-- WHAT TO DO --
Between the line containing "GAS pin AO: D35 -> D27" and the line containing "SERVO pin GND: GND -> 3V3" lies a run of lines; give that run again exactly, with both of those lines, and nothing else from the entries below.

-- INFORMATION SUPPLIED --
::::::

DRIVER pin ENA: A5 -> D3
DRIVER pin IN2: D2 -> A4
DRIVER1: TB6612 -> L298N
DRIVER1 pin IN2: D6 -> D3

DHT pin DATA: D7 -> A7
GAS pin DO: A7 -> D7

::::::

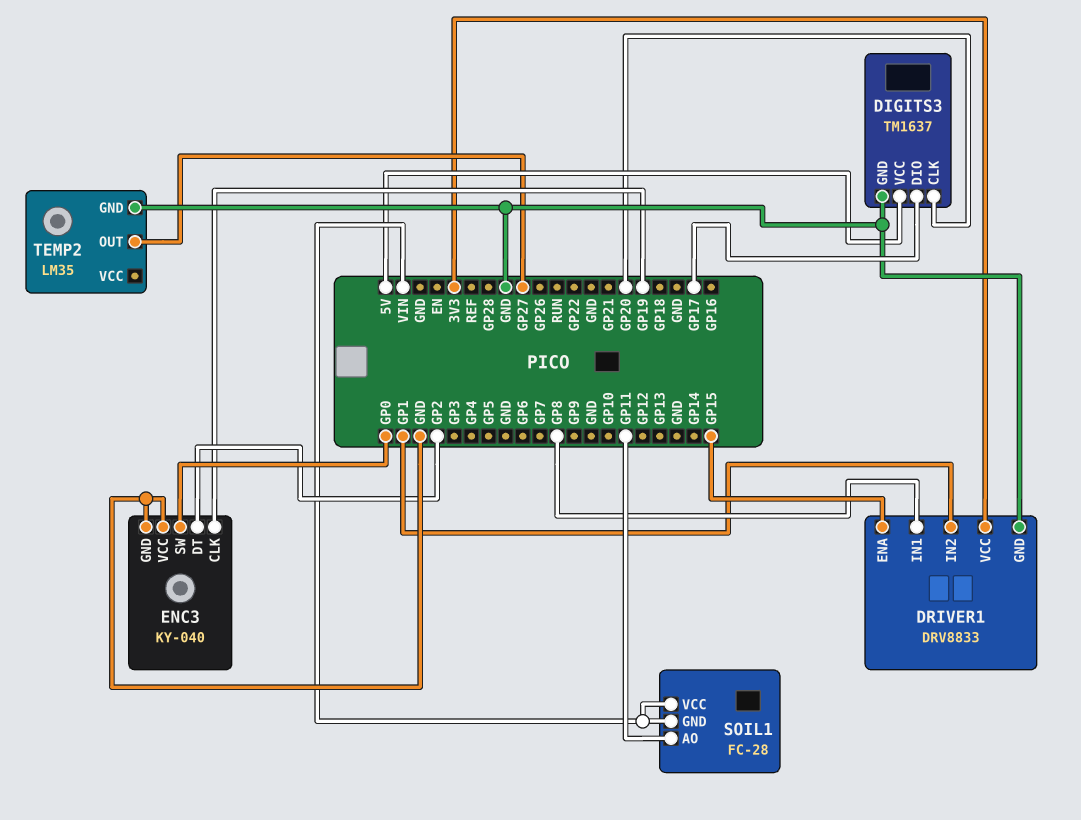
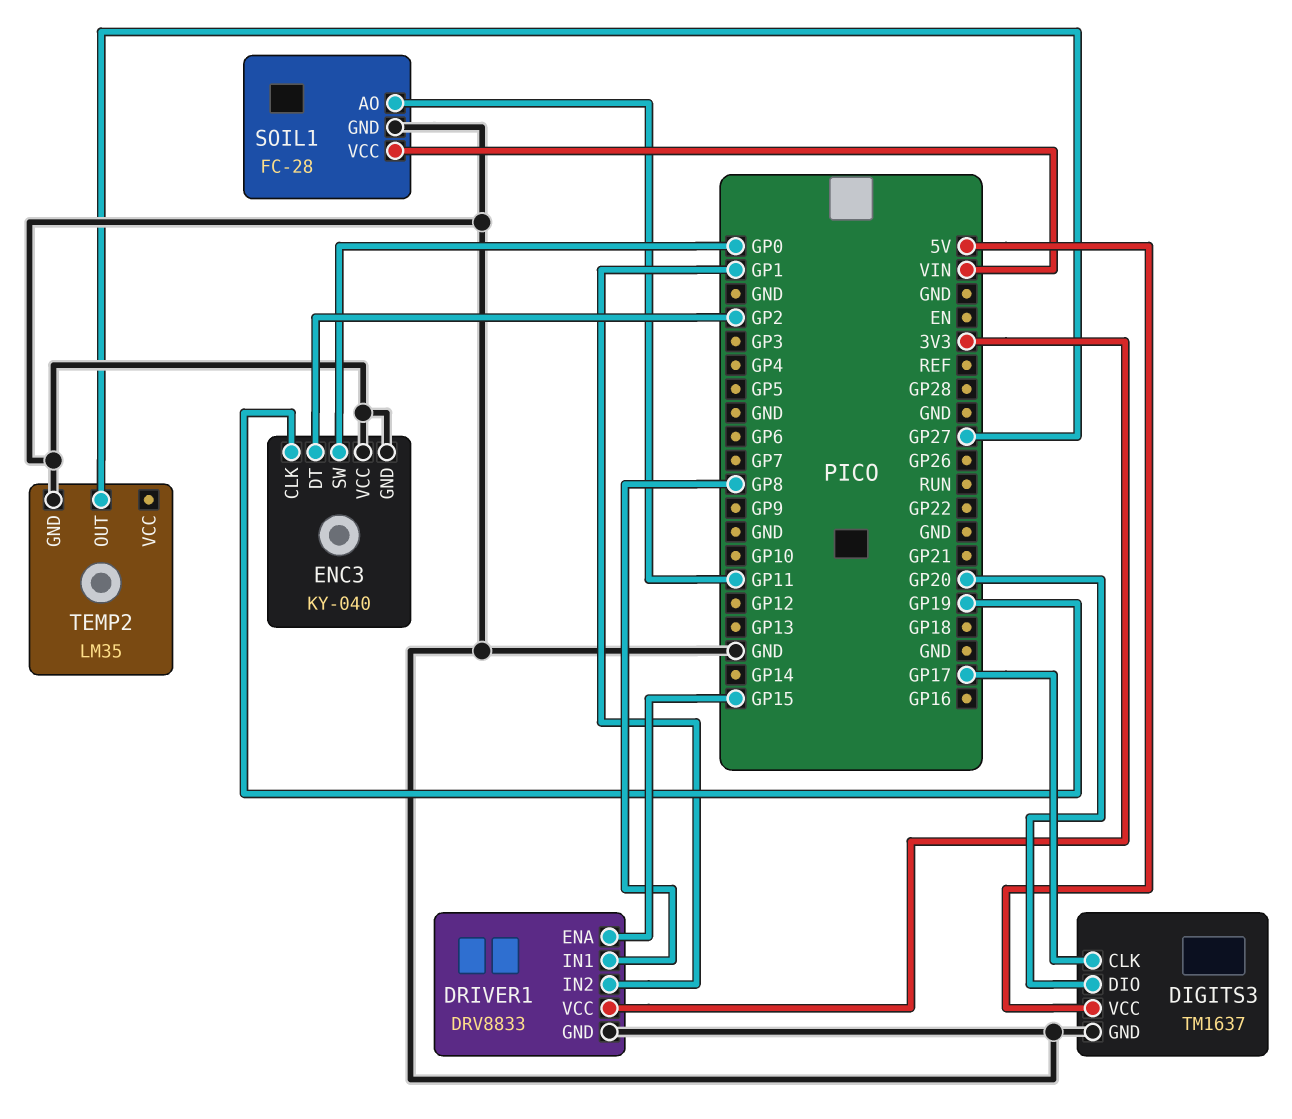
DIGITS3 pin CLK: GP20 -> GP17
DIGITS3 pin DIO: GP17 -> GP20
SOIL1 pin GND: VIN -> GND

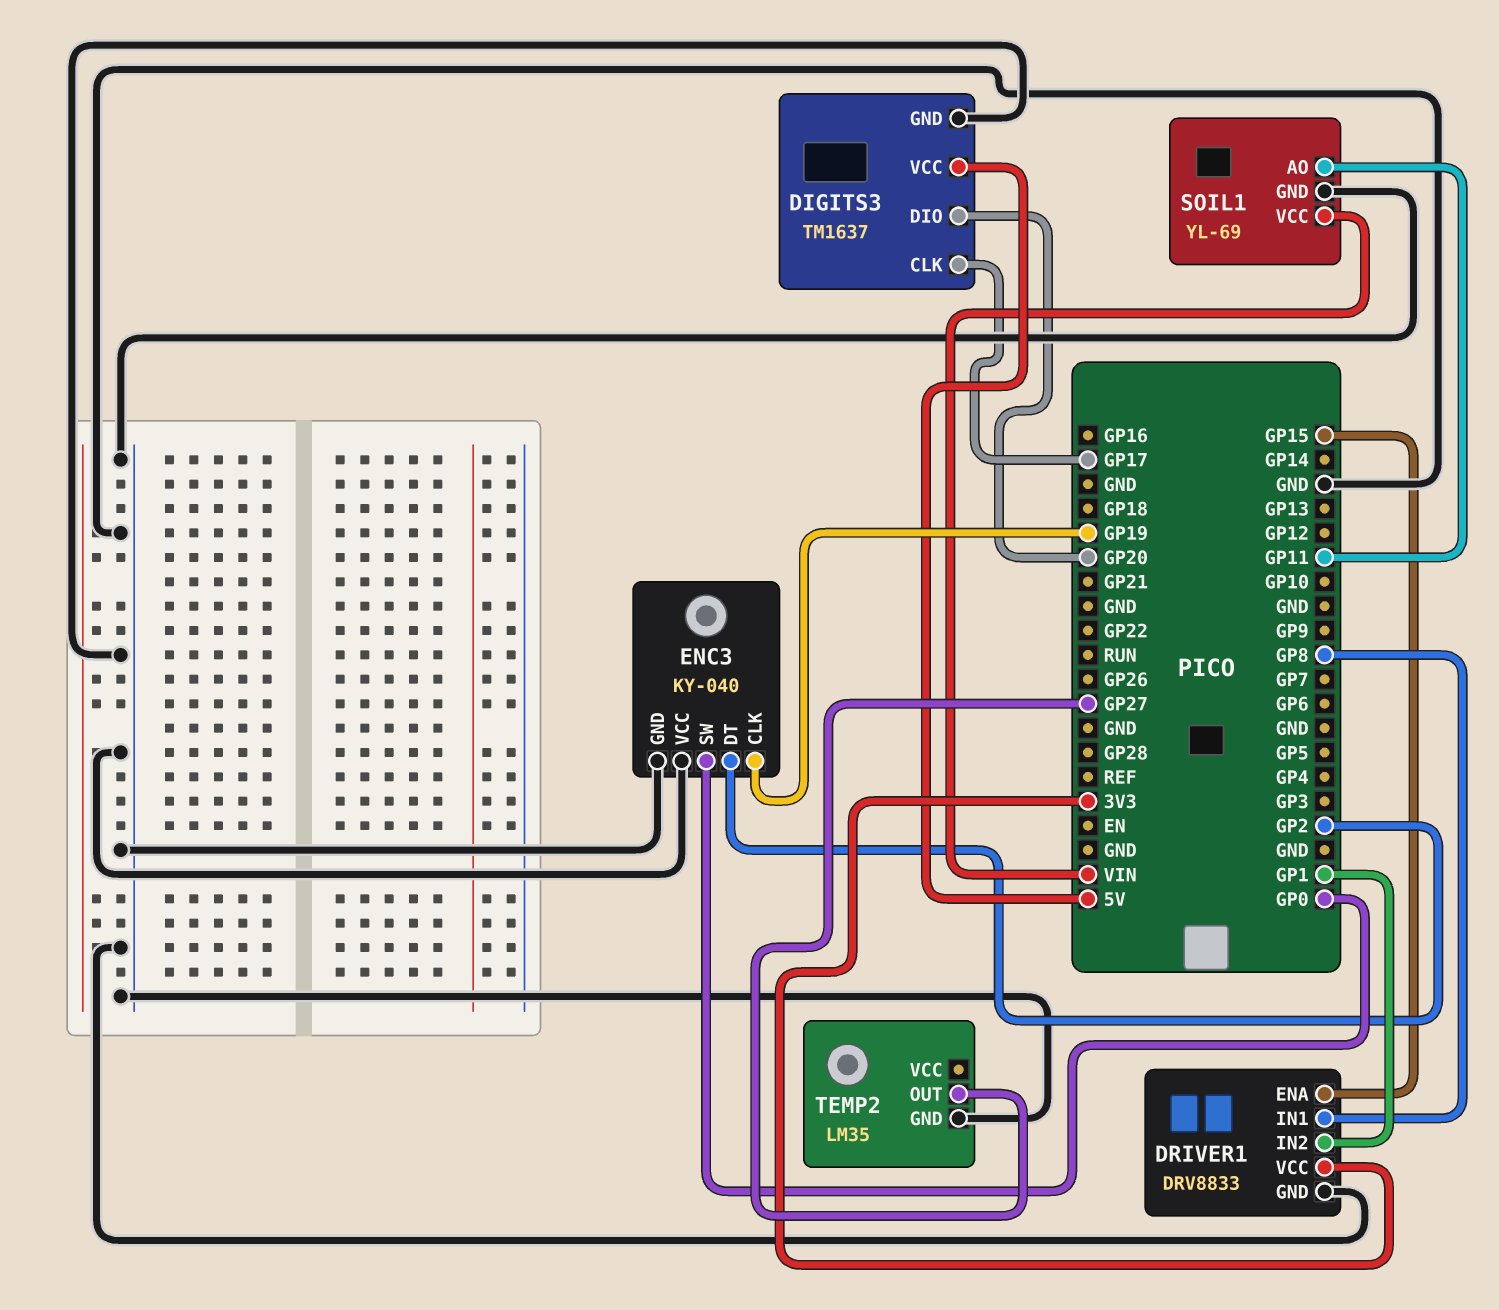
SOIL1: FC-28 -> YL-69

::::::

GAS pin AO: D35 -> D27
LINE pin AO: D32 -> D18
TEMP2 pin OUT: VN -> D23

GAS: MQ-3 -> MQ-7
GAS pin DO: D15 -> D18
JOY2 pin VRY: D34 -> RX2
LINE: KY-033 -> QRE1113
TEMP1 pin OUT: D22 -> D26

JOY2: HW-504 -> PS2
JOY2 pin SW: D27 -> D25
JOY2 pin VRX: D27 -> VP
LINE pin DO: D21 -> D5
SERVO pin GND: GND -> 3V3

::::::

-- RESPONSE TO THE EXERCISE --
GAS pin AO: D35 -> D27
LINE pin AO: D32 -> D18
TEMP2 pin OUT: VN -> D23

GAS: MQ-3 -> MQ-7
GAS pin DO: D15 -> D18
JOY2 pin VRY: D34 -> RX2
LINE: KY-033 -> QRE1113
TEMP1 pin OUT: D22 -> D26

JOY2: HW-504 -> PS2
JOY2 pin SW: D27 -> D25
JOY2 pin VRX: D27 -> VP
LINE pin DO: D21 -> D5
SERVO pin GND: GND -> 3V3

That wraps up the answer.